WHAT TO WORK ON.
Give the records again exactly as written. Leave out the pictures.
-- EXTRACTED INFORMATION follows --
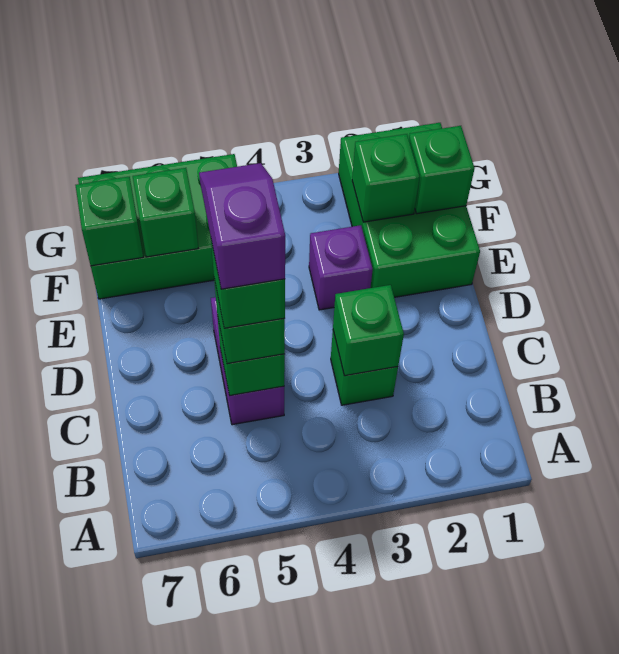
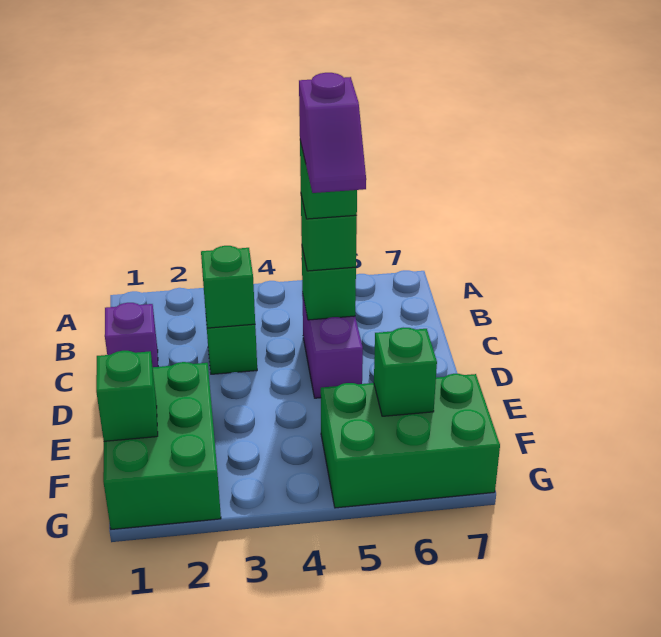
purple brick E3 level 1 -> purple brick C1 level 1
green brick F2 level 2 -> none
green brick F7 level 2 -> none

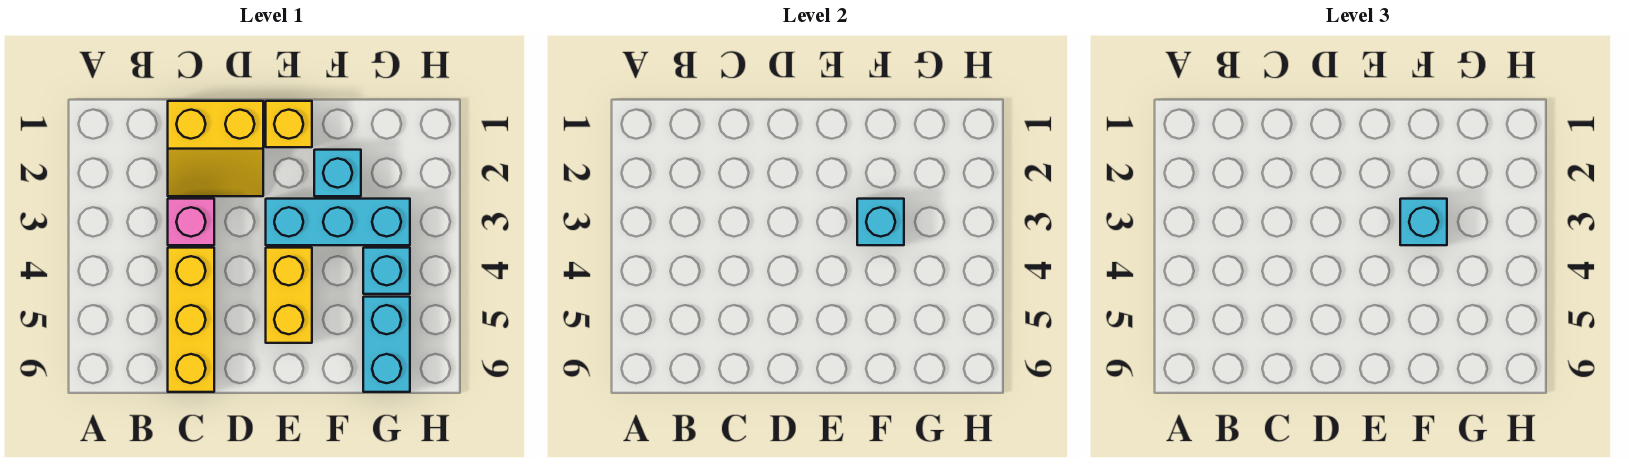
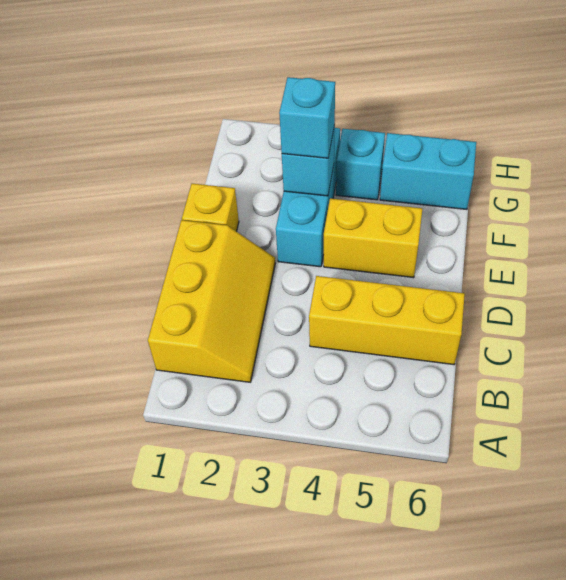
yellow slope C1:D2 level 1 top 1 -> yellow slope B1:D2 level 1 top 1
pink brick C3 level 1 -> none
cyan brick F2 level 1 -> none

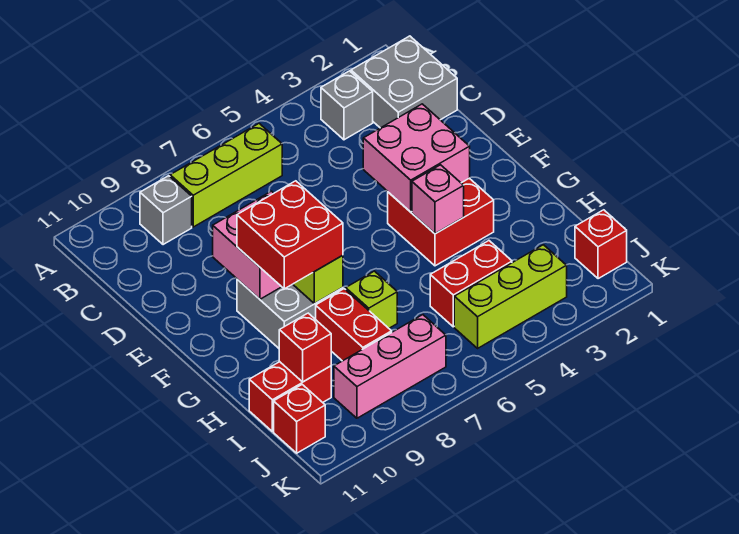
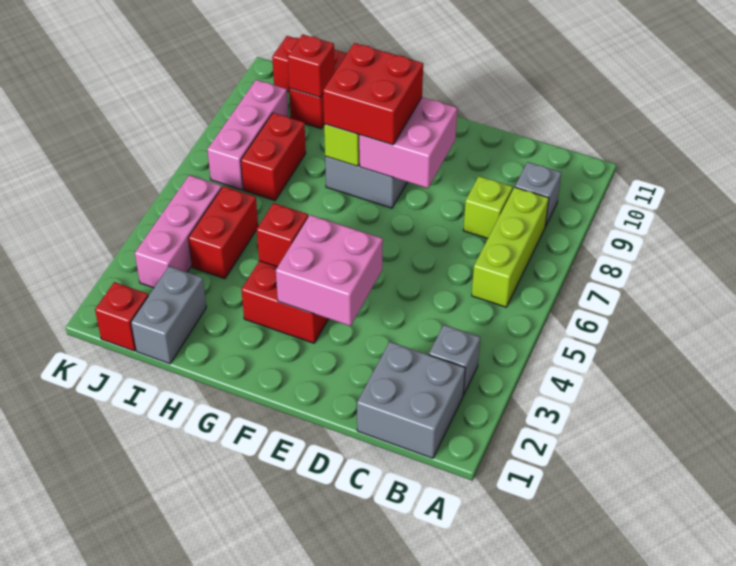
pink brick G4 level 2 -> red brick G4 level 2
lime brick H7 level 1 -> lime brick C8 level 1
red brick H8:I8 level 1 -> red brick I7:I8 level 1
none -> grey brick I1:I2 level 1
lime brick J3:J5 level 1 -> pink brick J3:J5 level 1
-- EXTRACTED INFORMATION concluded --
RESULT OF THIS TASK.
purple brick E3 level 1 -> purple brick C1 level 1
green brick F2 level 2 -> none
green brick F7 level 2 -> none

yellow slope C1:D2 level 1 top 1 -> yellow slope B1:D2 level 1 top 1
pink brick C3 level 1 -> none
cyan brick F2 level 1 -> none

pink brick G4 level 2 -> red brick G4 level 2
lime brick H7 level 1 -> lime brick C8 level 1
red brick H8:I8 level 1 -> red brick I7:I8 level 1
none -> grey brick I1:I2 level 1
lime brick J3:J5 level 1 -> pink brick J3:J5 level 1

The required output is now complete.